### Exercise brief
Copy out the full listing exactly, omitting any picture it contains.

### Records supplied
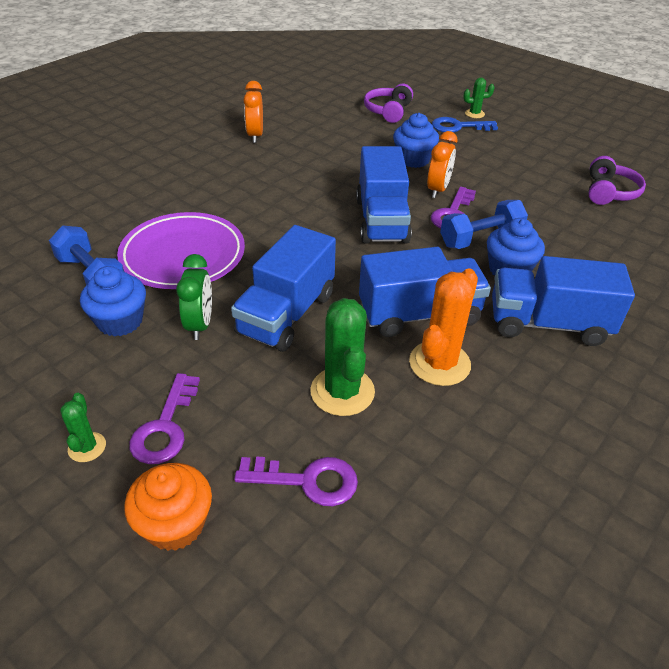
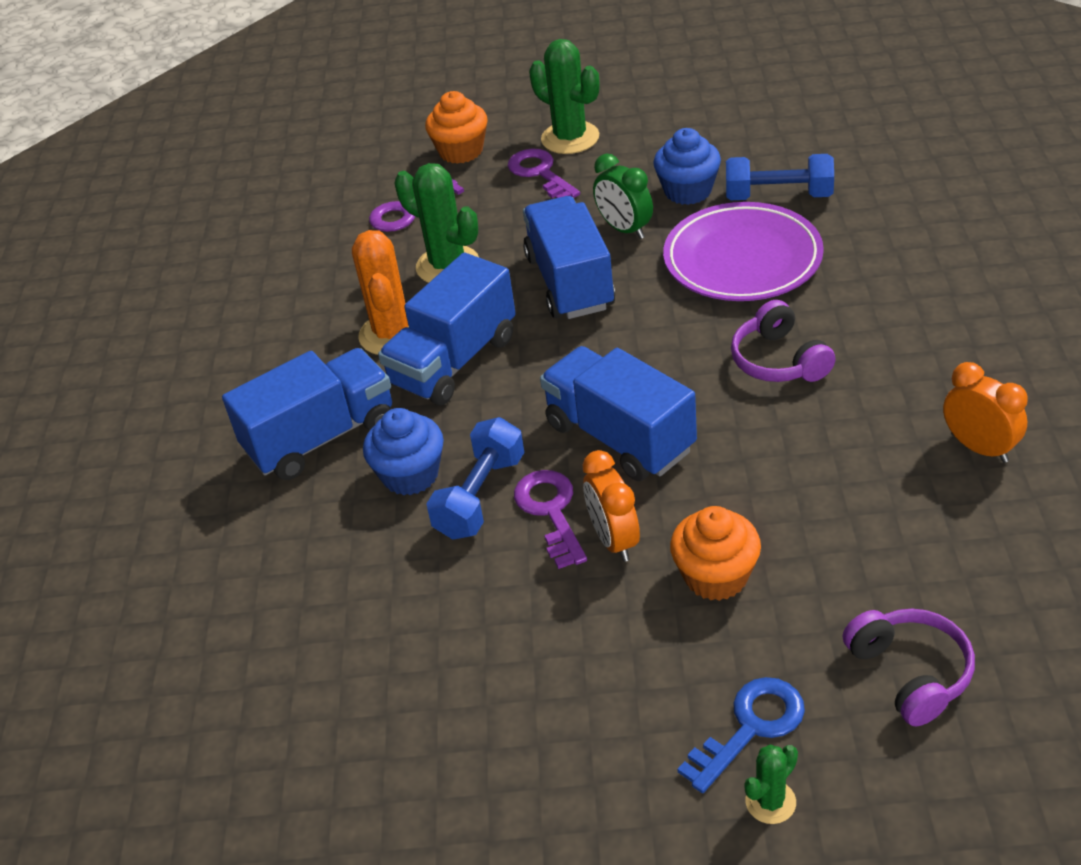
camera: 145 degrees right, 0 degrees up
(87, 447) = (570, 138): green cactus -> green cactus, size x1.91
(413, 159) = (716, 576): blue cupcake -> orange cupcake
(609, 192) = (372, 732): purple headphones -> purple headphones (779, 360)

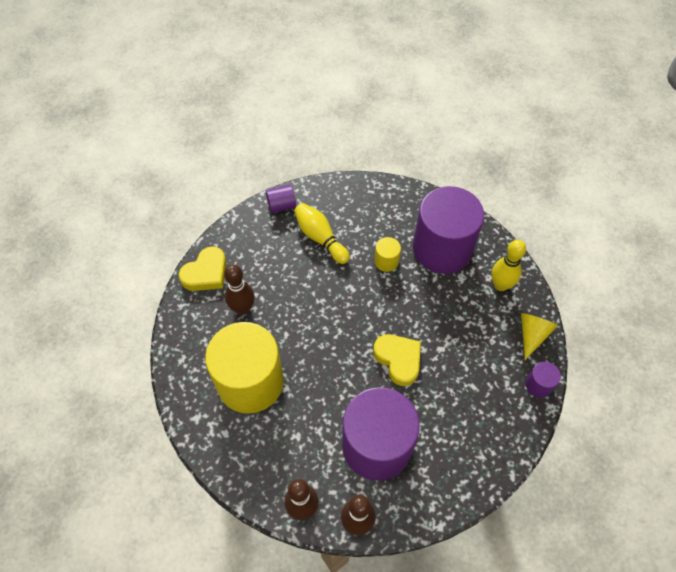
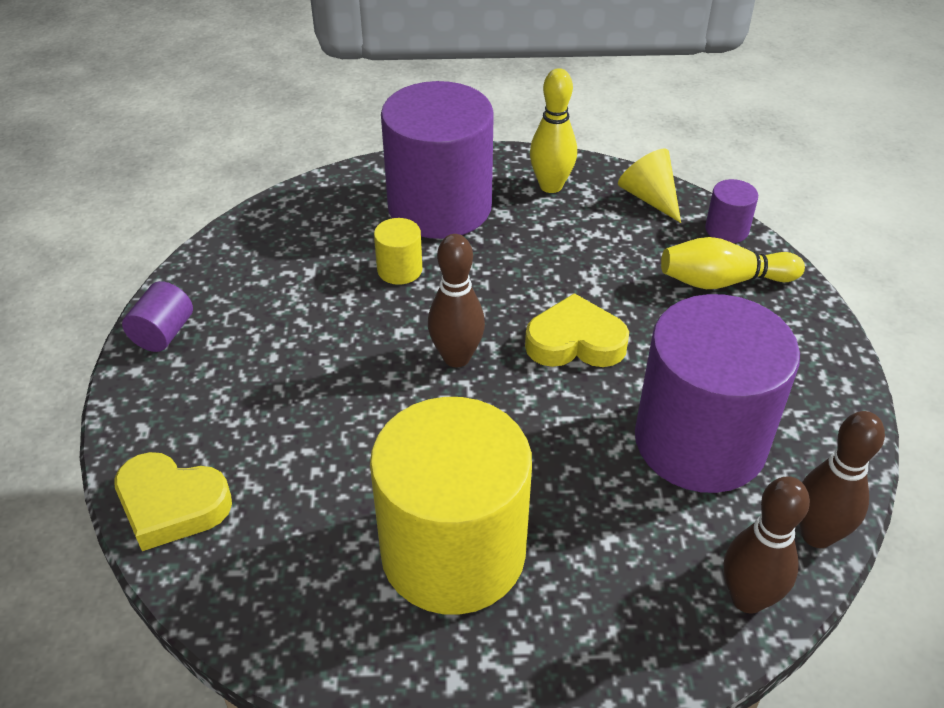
camera: 55 degrees left, 15 degrees down
(206, 273) = (171, 505): yellow heart -> yellow heart turned 120 degrees clockwise
(242, 308) = (299, 487): brown bowling pin -> brown bowling pin (456, 357)
(320, 238) = (278, 319): yellow bowling pin -> yellow bowling pin (723, 281)

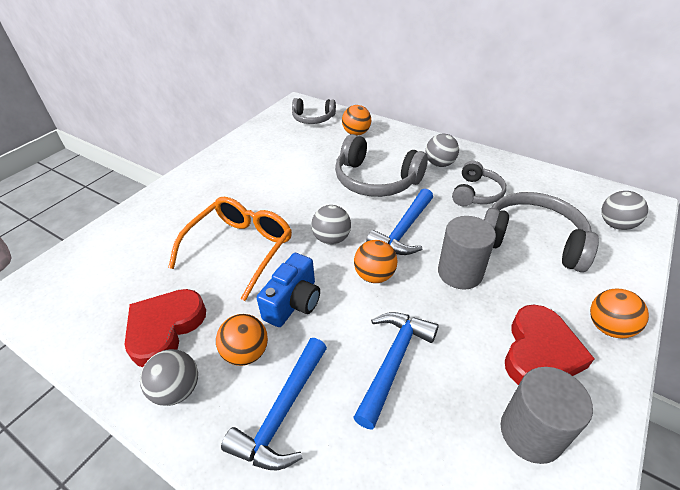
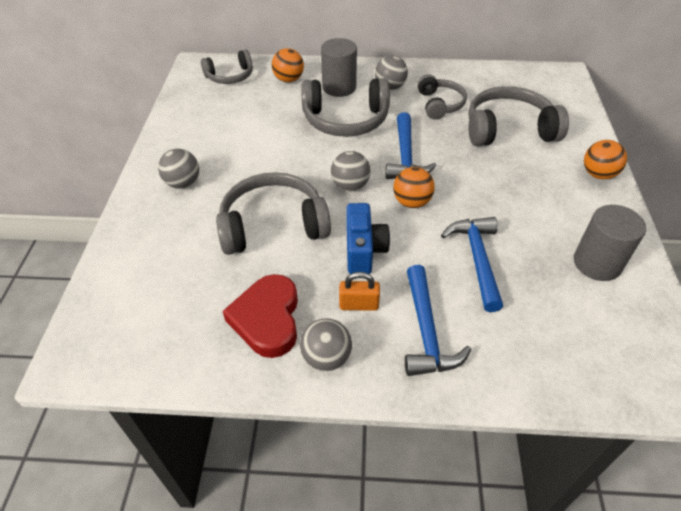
camera: 30 degrees left, 5 degrees up
(240, 248) = (273, 225): orange glasses -> grey headphones
(246, 353) = (359, 304): orange ball -> orange padlock
(460, 273) = (475, 174): grey cylinder -> grey cylinder (339, 87)
(540, 352) = (568, 209): red heart -> none
(615, 225) = (557, 96): grey ball -> grey ball (183, 183)

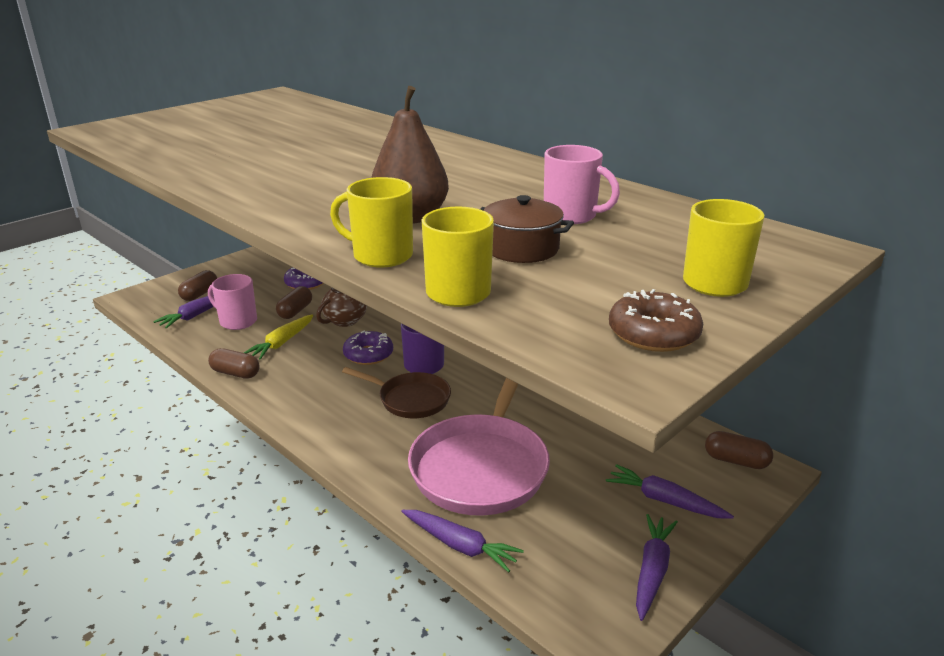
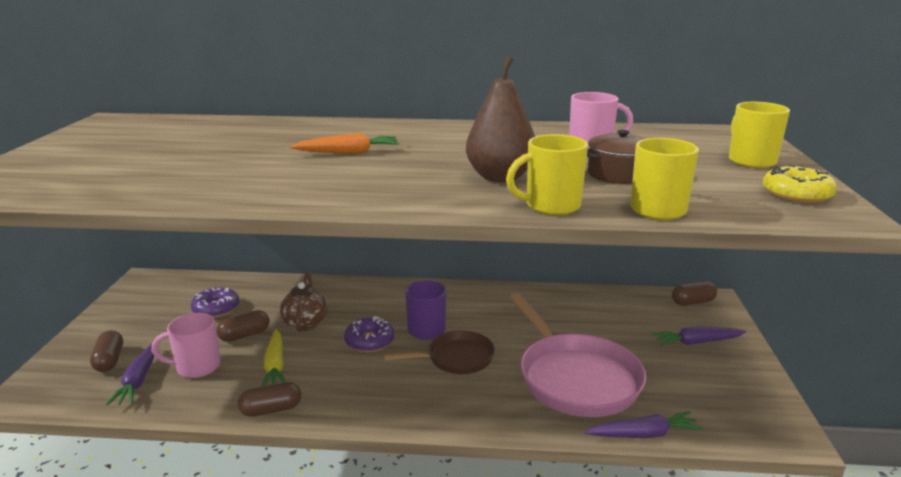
camera: 40 degrees left, 5 degrees down
(295, 311) = (244, 335): brown capsule -> brown capsule turned 75 degrees clockwise
(356, 161) = (348, 152): none -> orange carrot
(652, 571) = (751, 384): purple carrot -> none
(653, 334) = (796, 194): brown donut -> yellow donut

### Task result
camera: 145 degrees right, 0 degrees up
(87, 447) = (570, 138): green cactus -> green cactus, size x1.91
(413, 159) = (716, 576): blue cupcake -> orange cupcake
(609, 192) = (372, 732): purple headphones -> purple headphones (779, 360)

camera: 55 degrees left, 15 degrees down
(206, 273) = (171, 505): yellow heart -> yellow heart turned 120 degrees clockwise
(242, 308) = (299, 487): brown bowling pin -> brown bowling pin (456, 357)
(320, 238) = (278, 319): yellow bowling pin -> yellow bowling pin (723, 281)

camera: 30 degrees left, 5 degrees up
(240, 248) = (273, 225): orange glasses -> grey headphones
(246, 353) = (359, 304): orange ball -> orange padlock
(460, 273) = (475, 174): grey cylinder -> grey cylinder (339, 87)
(540, 352) = (568, 209): red heart -> none
(615, 225) = (557, 96): grey ball -> grey ball (183, 183)

camera: 40 degrees left, 5 degrees down
(295, 311) = (244, 335): brown capsule -> brown capsule turned 75 degrees clockwise
(356, 161) = (348, 152): none -> orange carrot
(652, 571) = (751, 384): purple carrot -> none
(653, 334) = (796, 194): brown donut -> yellow donut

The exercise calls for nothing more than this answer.